** Task statement **
Beginning at the line that contains "orange line: (32, 93) -> (59, 108), moved", reproduce the entries below exactly, ending with the line that contains "black star: (65, 253) -> (83, 212), turned 30". Omit each picture.
═════ Task input
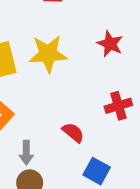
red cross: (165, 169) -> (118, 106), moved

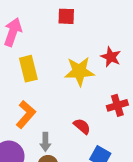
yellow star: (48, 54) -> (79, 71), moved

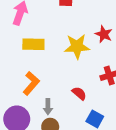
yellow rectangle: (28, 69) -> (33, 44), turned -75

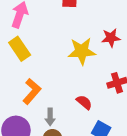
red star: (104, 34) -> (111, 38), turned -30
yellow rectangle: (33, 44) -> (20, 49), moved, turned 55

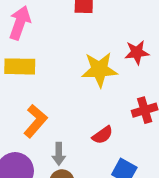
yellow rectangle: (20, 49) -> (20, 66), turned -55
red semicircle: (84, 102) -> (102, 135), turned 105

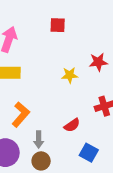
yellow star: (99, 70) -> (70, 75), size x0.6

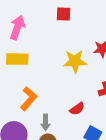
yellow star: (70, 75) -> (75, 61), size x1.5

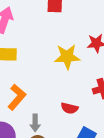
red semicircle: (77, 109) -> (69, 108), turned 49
══════════
═════ Task input
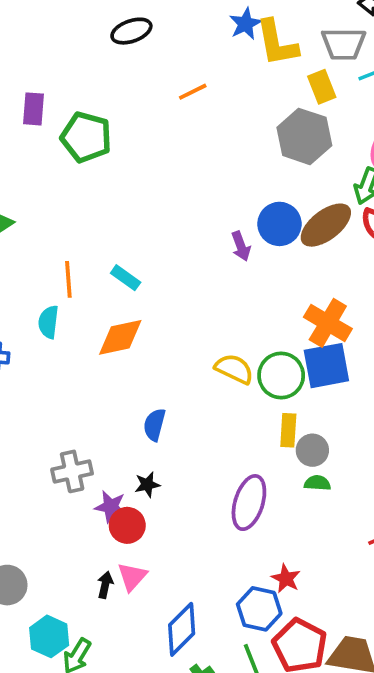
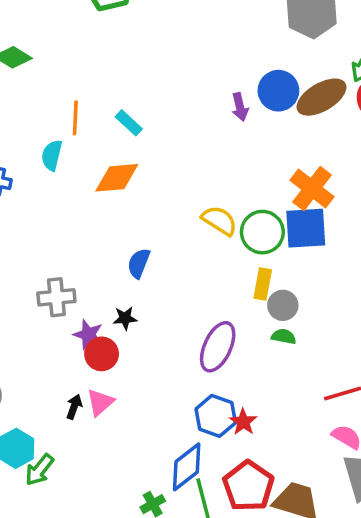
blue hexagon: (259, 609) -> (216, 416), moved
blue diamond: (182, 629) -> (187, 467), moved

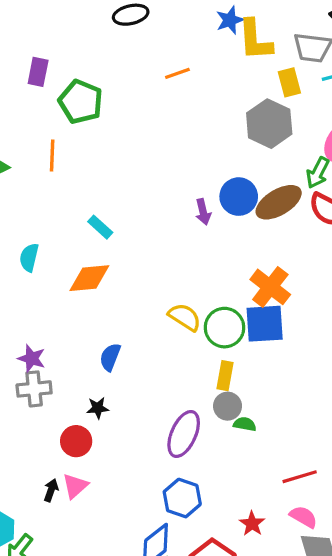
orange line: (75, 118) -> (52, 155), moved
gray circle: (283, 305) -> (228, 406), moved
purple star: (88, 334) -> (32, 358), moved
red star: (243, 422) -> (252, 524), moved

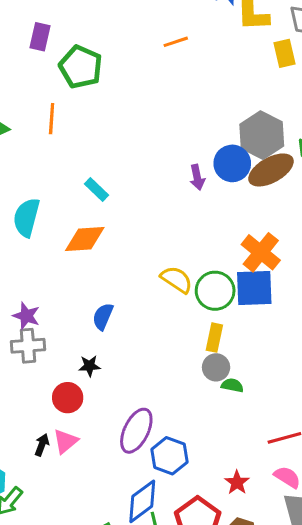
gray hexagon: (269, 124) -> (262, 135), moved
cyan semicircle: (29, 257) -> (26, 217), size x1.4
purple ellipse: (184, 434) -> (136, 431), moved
══════════
═════ Task input
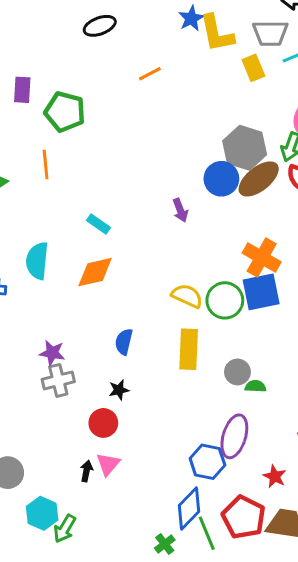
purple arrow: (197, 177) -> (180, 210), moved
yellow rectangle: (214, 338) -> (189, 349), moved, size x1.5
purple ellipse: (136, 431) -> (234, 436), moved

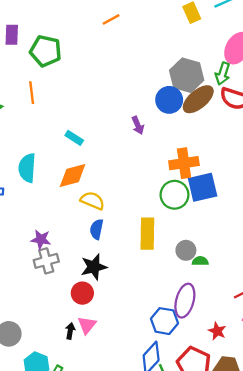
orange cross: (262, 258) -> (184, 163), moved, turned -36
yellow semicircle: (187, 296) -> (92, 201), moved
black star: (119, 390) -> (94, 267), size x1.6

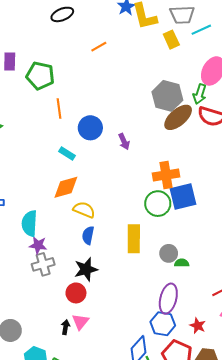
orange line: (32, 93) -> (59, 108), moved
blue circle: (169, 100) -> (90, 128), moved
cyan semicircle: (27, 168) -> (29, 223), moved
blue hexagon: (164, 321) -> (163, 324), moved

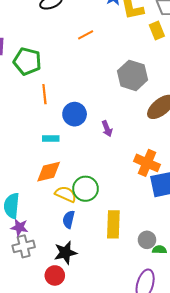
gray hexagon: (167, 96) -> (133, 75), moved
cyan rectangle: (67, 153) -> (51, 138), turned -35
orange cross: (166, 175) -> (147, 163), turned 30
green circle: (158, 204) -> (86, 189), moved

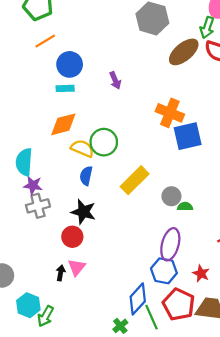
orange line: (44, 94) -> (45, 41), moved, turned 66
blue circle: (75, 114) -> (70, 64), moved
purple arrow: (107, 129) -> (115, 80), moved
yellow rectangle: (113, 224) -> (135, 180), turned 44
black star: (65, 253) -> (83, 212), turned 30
══════════
** Written reply **
orange line: (32, 93) -> (59, 108), moved
blue circle: (169, 100) -> (90, 128), moved
cyan semicircle: (27, 168) -> (29, 223), moved
blue hexagon: (164, 321) -> (163, 324), moved

gray hexagon: (167, 96) -> (133, 75), moved
cyan rectangle: (67, 153) -> (51, 138), turned -35
orange cross: (166, 175) -> (147, 163), turned 30
green circle: (158, 204) -> (86, 189), moved

orange line: (44, 94) -> (45, 41), moved, turned 66
blue circle: (75, 114) -> (70, 64), moved
purple arrow: (107, 129) -> (115, 80), moved
yellow rectangle: (113, 224) -> (135, 180), turned 44
black star: (65, 253) -> (83, 212), turned 30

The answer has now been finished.